Version comparison data:
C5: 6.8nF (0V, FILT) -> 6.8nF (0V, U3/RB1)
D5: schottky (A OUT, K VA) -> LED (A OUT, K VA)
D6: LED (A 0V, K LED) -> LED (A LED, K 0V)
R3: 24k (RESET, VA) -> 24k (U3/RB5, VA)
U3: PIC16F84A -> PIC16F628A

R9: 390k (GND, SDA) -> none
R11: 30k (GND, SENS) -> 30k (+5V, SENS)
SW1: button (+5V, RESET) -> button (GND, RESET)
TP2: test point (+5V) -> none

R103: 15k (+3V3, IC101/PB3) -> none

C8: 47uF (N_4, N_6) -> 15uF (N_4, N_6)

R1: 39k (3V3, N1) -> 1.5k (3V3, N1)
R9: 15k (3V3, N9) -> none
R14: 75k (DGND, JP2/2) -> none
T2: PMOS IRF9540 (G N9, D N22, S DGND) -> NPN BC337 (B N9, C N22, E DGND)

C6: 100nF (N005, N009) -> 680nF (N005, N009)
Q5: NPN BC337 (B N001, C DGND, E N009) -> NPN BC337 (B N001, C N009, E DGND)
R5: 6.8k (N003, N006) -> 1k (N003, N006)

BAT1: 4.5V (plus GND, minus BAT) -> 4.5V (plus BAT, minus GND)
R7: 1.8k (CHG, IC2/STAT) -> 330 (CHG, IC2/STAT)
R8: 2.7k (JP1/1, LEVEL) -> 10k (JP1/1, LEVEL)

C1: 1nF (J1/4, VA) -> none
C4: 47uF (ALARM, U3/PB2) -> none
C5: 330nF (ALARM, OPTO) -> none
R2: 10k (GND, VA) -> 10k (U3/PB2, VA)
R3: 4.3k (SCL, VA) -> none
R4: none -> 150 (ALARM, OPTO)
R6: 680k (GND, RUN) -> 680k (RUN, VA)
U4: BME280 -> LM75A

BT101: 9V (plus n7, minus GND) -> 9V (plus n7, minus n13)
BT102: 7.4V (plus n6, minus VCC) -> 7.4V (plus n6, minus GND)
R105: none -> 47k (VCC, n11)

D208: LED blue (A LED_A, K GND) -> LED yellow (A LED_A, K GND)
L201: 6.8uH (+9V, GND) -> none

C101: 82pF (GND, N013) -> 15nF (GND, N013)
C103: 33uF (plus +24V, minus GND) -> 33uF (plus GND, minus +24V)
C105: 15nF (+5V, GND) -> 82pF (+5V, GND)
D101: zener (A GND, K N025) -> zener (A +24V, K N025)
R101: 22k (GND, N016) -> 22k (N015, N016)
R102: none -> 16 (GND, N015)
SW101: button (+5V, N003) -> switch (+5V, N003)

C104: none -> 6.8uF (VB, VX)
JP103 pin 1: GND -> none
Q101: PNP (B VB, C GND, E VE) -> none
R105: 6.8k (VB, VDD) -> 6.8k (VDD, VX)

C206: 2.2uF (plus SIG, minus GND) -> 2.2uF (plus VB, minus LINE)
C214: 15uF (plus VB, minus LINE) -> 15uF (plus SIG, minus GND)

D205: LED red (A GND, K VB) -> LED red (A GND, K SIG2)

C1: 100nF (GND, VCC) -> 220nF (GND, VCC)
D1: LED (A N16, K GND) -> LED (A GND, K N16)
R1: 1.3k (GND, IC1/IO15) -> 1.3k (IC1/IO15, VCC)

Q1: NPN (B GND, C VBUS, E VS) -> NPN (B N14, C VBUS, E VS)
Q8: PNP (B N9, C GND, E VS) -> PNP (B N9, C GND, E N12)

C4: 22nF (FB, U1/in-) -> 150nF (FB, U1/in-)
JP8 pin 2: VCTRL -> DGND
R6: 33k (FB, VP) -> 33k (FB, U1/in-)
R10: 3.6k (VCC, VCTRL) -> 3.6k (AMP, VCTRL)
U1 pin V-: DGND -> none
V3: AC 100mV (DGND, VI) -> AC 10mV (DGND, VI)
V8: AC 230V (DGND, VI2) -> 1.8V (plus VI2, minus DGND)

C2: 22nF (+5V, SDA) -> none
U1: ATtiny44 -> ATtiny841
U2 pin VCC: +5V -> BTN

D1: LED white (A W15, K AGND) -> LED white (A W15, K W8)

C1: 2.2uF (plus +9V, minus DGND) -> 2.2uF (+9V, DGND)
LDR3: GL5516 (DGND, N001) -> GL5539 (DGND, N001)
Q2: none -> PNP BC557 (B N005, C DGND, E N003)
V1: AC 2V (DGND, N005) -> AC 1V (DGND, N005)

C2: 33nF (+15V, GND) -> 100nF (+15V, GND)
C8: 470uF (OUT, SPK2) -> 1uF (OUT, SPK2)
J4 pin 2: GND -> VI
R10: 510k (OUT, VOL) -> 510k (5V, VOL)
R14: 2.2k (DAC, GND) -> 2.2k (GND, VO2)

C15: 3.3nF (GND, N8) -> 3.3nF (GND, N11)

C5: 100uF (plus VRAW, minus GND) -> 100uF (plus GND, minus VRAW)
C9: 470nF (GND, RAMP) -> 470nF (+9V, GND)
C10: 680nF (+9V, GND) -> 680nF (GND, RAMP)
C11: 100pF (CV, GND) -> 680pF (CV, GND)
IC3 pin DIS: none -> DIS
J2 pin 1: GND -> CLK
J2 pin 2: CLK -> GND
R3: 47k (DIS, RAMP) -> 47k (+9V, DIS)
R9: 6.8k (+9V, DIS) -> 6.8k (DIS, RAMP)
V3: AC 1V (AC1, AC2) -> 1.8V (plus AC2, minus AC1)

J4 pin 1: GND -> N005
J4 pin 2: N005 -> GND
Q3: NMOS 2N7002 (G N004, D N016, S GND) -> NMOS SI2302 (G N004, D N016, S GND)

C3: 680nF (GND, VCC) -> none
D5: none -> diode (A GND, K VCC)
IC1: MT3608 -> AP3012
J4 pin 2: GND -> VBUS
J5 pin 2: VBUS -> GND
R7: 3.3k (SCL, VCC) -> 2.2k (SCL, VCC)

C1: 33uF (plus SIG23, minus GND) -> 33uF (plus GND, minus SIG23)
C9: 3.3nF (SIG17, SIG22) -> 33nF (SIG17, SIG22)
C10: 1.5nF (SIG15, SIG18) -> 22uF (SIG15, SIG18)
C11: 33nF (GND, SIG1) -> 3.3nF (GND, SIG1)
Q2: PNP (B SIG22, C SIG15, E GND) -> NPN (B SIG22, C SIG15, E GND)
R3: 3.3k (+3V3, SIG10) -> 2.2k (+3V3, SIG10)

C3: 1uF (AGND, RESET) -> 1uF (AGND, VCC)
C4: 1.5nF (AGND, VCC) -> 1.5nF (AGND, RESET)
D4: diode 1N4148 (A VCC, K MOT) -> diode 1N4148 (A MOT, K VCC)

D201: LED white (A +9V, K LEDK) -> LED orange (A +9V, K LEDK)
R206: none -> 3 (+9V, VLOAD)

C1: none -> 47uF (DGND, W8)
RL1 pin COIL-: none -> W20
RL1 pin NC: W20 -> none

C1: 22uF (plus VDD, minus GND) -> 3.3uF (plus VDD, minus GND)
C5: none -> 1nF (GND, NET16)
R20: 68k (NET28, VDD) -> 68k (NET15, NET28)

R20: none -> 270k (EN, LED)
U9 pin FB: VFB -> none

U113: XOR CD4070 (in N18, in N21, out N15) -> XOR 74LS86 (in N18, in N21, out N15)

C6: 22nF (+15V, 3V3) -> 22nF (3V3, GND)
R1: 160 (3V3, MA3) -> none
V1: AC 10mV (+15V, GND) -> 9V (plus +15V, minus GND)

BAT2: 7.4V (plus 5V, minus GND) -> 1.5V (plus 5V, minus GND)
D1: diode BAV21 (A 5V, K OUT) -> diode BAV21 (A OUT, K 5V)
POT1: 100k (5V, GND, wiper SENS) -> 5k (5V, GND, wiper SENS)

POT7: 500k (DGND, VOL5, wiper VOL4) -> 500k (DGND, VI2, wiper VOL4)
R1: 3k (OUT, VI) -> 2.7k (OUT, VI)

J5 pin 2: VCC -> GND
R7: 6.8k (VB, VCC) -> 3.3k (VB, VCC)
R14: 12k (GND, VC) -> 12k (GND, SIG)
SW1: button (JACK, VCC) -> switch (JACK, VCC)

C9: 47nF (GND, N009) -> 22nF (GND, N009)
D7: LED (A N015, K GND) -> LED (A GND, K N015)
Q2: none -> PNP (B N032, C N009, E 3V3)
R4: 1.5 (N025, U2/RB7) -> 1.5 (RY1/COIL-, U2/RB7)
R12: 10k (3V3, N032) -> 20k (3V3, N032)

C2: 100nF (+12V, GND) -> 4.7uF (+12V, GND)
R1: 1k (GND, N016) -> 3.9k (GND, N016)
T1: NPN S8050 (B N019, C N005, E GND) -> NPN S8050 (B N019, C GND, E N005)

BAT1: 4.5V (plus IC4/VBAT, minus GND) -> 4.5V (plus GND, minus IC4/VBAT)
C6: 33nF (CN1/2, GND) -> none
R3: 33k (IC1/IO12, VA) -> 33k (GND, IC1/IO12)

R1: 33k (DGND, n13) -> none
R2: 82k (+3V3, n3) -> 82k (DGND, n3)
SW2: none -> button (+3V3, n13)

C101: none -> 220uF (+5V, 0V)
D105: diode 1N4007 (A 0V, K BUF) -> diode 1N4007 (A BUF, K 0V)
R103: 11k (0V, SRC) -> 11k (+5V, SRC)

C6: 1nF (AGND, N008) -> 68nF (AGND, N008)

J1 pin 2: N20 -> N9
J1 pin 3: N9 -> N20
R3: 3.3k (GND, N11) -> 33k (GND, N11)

__Work instruction__. Reproduce exactly the entries above, limited to the lines from the one with "IC3 pin DIS: none -> DIS" through the one with "J4 pin 2: GND -> VBUS", both included.

__Answer__.
IC3 pin DIS: none -> DIS
J2 pin 1: GND -> CLK
J2 pin 2: CLK -> GND
R3: 47k (DIS, RAMP) -> 47k (+9V, DIS)
R9: 6.8k (+9V, DIS) -> 6.8k (DIS, RAMP)
V3: AC 1V (AC1, AC2) -> 1.8V (plus AC2, minus AC1)

J4 pin 1: GND -> N005
J4 pin 2: N005 -> GND
Q3: NMOS 2N7002 (G N004, D N016, S GND) -> NMOS SI2302 (G N004, D N016, S GND)

C3: 680nF (GND, VCC) -> none
D5: none -> diode (A GND, K VCC)
IC1: MT3608 -> AP3012
J4 pin 2: GND -> VBUS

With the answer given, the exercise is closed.